* [What the task requires]: Give back every record exactly, with its pictures left out.

========

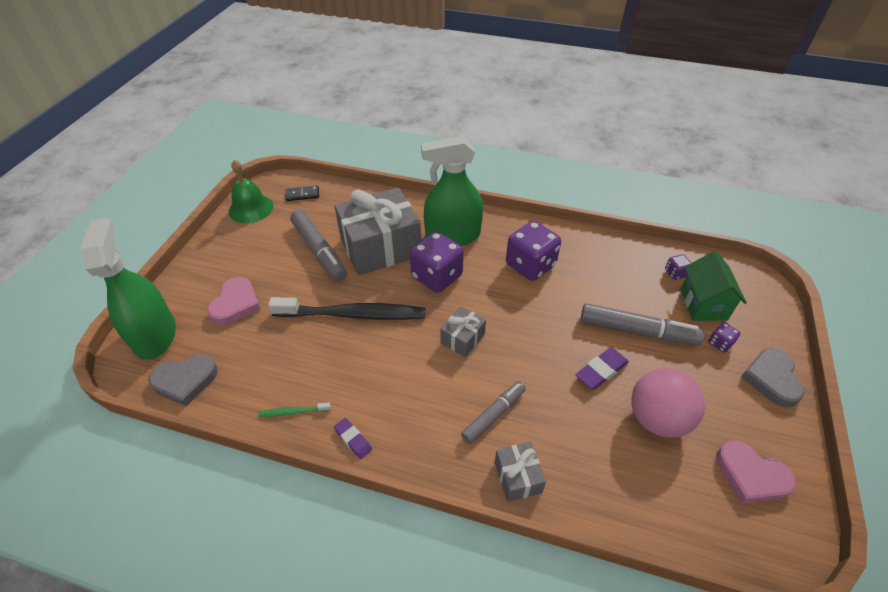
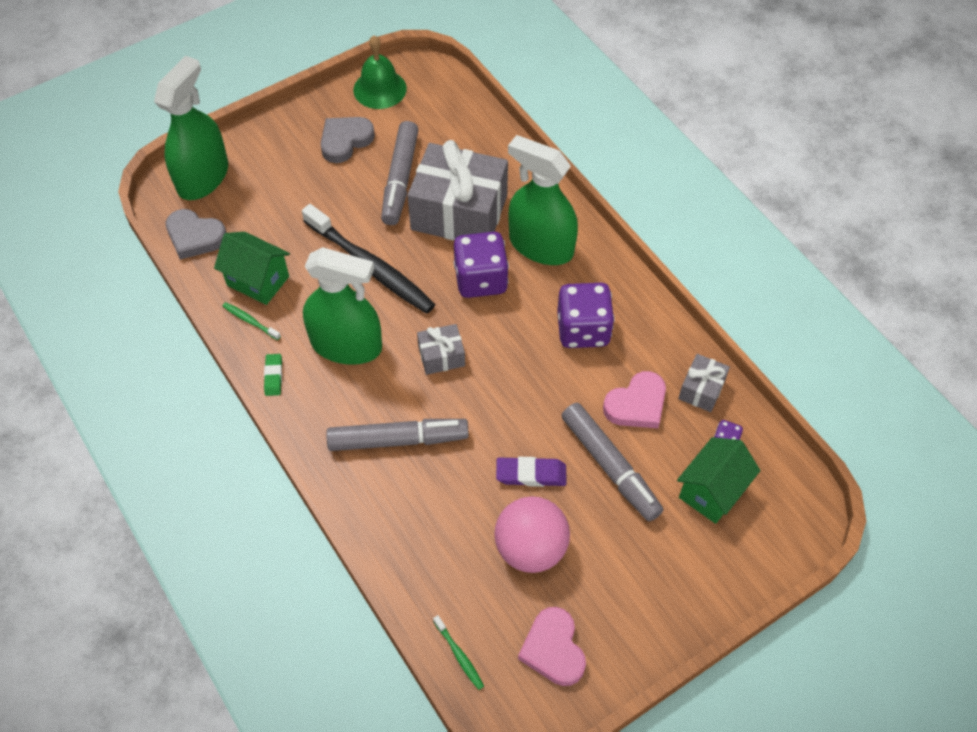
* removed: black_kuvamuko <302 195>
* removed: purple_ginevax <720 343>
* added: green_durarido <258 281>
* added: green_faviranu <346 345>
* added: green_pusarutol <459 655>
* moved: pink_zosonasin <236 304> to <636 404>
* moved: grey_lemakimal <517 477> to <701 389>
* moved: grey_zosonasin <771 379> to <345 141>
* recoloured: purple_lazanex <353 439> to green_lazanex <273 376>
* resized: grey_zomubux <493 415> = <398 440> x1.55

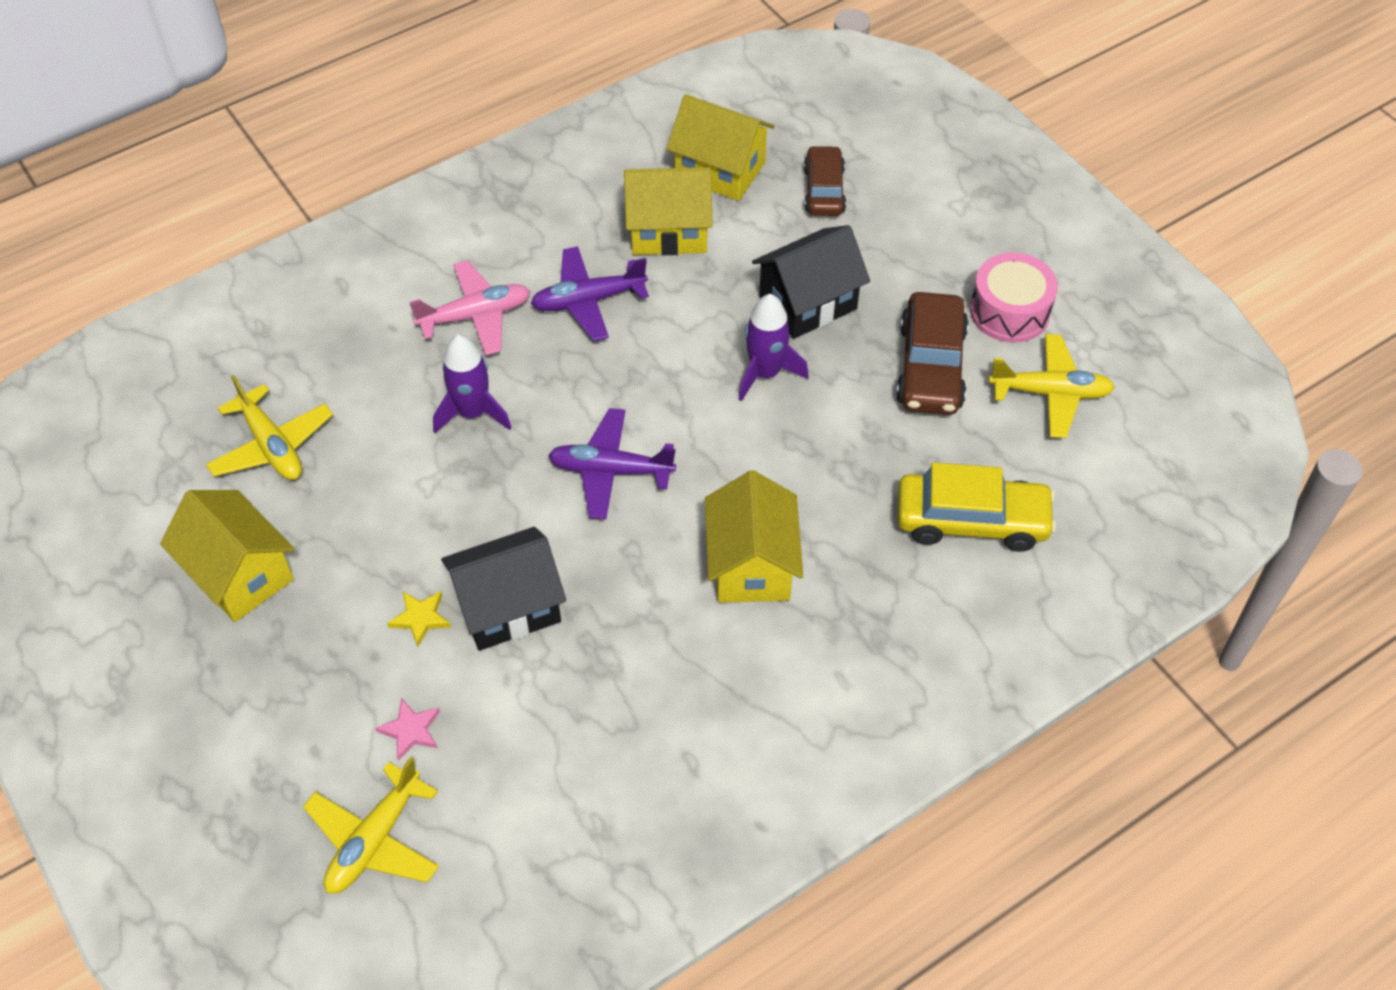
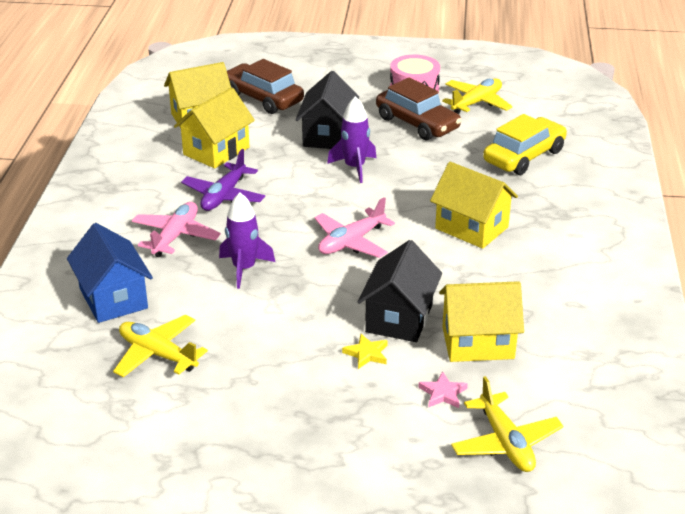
* added: blue_durarido <113 298>
* moved: yellow_durarido <240 574> to <478 343>
* recoloured:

========

* [Answer to this task]:
* removed: black_kuvamuko <302 195>
* removed: purple_ginevax <720 343>
* added: green_durarido <258 281>
* added: green_faviranu <346 345>
* added: green_pusarutol <459 655>
* moved: pink_zosonasin <236 304> to <636 404>
* moved: grey_lemakimal <517 477> to <701 389>
* moved: grey_zosonasin <771 379> to <345 141>
* recoloured: purple_lazanex <353 439> to green_lazanex <273 376>
* resized: grey_zomubux <493 415> = <398 440> x1.55

* added: blue_durarido <113 298>
* moved: yellow_durarido <240 574> to <478 343>
* recoloured:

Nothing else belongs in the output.